**What to produce:**
Look through the data below for the line with "RL1: JQC-3FF -> G6K", and transcribe it exactly together with each line after it up to and including the line with "SW203: button (DGND, RESET)". Give nothing else.

**Data under study:**
·····

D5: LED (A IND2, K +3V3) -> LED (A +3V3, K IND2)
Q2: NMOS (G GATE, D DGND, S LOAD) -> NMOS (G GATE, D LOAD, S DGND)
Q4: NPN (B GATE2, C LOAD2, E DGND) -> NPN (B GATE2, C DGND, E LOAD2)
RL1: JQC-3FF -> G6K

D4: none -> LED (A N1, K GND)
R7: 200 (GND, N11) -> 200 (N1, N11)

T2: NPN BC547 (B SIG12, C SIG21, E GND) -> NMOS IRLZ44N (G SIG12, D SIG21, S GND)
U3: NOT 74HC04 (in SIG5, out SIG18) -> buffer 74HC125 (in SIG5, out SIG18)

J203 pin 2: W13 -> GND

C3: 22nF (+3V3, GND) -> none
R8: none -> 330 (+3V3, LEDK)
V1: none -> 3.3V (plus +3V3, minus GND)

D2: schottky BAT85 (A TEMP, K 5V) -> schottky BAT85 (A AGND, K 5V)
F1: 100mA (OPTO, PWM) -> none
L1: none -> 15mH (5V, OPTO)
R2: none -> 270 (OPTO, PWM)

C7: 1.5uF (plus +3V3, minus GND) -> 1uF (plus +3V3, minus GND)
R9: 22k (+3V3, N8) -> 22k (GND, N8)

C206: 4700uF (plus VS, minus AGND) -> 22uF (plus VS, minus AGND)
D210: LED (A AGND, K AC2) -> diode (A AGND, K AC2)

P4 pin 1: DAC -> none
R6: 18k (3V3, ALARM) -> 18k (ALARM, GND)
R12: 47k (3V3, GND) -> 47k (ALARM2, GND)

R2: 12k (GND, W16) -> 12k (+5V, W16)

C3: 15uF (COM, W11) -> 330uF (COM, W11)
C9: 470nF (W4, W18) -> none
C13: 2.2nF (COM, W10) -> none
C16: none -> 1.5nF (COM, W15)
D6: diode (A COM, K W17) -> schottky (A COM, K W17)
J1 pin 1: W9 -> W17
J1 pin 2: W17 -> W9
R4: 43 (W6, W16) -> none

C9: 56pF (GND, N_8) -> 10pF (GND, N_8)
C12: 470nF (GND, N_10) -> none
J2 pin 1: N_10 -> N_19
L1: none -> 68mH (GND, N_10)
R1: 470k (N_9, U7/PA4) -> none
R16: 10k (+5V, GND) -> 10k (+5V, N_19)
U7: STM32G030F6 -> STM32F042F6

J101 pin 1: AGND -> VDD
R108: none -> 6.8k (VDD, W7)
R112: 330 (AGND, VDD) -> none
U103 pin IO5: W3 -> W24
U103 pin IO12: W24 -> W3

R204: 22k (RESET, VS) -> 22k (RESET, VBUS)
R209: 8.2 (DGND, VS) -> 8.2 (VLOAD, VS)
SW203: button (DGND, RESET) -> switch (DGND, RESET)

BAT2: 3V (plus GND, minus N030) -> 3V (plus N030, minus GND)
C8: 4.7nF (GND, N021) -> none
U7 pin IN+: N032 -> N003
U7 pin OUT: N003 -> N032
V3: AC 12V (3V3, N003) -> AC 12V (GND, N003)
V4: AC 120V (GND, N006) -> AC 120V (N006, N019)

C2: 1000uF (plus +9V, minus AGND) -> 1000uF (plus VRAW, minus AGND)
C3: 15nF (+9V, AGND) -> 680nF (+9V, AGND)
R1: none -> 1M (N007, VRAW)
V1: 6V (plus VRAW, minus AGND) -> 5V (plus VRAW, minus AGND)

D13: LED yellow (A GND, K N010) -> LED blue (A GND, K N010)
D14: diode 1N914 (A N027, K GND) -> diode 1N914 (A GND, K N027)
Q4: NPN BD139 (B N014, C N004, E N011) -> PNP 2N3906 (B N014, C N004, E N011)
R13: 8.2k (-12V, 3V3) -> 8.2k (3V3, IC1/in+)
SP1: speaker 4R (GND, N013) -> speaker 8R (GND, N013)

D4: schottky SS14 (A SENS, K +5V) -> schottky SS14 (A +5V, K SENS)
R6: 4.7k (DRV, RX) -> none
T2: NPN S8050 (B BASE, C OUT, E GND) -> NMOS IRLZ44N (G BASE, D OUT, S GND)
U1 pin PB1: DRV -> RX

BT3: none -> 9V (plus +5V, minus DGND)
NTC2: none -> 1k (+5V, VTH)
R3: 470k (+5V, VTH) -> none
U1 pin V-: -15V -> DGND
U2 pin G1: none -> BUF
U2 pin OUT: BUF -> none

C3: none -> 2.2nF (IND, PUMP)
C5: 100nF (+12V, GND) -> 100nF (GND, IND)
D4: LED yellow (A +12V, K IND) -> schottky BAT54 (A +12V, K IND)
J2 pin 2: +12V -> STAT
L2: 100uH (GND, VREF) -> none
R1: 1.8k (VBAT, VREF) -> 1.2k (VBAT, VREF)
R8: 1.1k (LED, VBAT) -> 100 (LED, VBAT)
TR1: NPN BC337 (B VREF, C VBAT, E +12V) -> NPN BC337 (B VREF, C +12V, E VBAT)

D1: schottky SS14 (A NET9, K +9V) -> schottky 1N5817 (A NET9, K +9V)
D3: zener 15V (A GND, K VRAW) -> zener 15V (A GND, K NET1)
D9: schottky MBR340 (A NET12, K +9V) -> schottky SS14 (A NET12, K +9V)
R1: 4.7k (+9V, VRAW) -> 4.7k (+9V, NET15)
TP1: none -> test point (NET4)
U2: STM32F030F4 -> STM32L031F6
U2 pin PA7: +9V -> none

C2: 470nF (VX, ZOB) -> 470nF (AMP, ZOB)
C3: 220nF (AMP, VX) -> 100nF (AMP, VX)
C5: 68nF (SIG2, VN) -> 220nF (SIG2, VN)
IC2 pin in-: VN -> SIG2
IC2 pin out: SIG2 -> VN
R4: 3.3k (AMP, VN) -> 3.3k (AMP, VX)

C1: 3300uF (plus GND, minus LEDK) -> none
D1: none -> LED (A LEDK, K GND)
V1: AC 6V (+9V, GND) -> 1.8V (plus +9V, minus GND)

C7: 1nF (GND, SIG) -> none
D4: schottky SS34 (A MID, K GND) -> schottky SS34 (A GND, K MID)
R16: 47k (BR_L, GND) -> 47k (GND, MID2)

·····

**Response area:**
RL1: JQC-3FF -> G6K

D4: none -> LED (A N1, K GND)
R7: 200 (GND, N11) -> 200 (N1, N11)

T2: NPN BC547 (B SIG12, C SIG21, E GND) -> NMOS IRLZ44N (G SIG12, D SIG21, S GND)
U3: NOT 74HC04 (in SIG5, out SIG18) -> buffer 74HC125 (in SIG5, out SIG18)

J203 pin 2: W13 -> GND

C3: 22nF (+3V3, GND) -> none
R8: none -> 330 (+3V3, LEDK)
V1: none -> 3.3V (plus +3V3, minus GND)

D2: schottky BAT85 (A TEMP, K 5V) -> schottky BAT85 (A AGND, K 5V)
F1: 100mA (OPTO, PWM) -> none
L1: none -> 15mH (5V, OPTO)
R2: none -> 270 (OPTO, PWM)

C7: 1.5uF (plus +3V3, minus GND) -> 1uF (plus +3V3, minus GND)
R9: 22k (+3V3, N8) -> 22k (GND, N8)

C206: 4700uF (plus VS, minus AGND) -> 22uF (plus VS, minus AGND)
D210: LED (A AGND, K AC2) -> diode (A AGND, K AC2)

P4 pin 1: DAC -> none
R6: 18k (3V3, ALARM) -> 18k (ALARM, GND)
R12: 47k (3V3, GND) -> 47k (ALARM2, GND)

R2: 12k (GND, W16) -> 12k (+5V, W16)

C3: 15uF (COM, W11) -> 330uF (COM, W11)
C9: 470nF (W4, W18) -> none
C13: 2.2nF (COM, W10) -> none
C16: none -> 1.5nF (COM, W15)
D6: diode (A COM, K W17) -> schottky (A COM, K W17)
J1 pin 1: W9 -> W17
J1 pin 2: W17 -> W9
R4: 43 (W6, W16) -> none

C9: 56pF (GND, N_8) -> 10pF (GND, N_8)
C12: 470nF (GND, N_10) -> none
J2 pin 1: N_10 -> N_19
L1: none -> 68mH (GND, N_10)
R1: 470k (N_9, U7/PA4) -> none
R16: 10k (+5V, GND) -> 10k (+5V, N_19)
U7: STM32G030F6 -> STM32F042F6

J101 pin 1: AGND -> VDD
R108: none -> 6.8k (VDD, W7)
R112: 330 (AGND, VDD) -> none
U103 pin IO5: W3 -> W24
U103 pin IO12: W24 -> W3

R204: 22k (RESET, VS) -> 22k (RESET, VBUS)
R209: 8.2 (DGND, VS) -> 8.2 (VLOAD, VS)
SW203: button (DGND, RESET) -> switch (DGND, RESET)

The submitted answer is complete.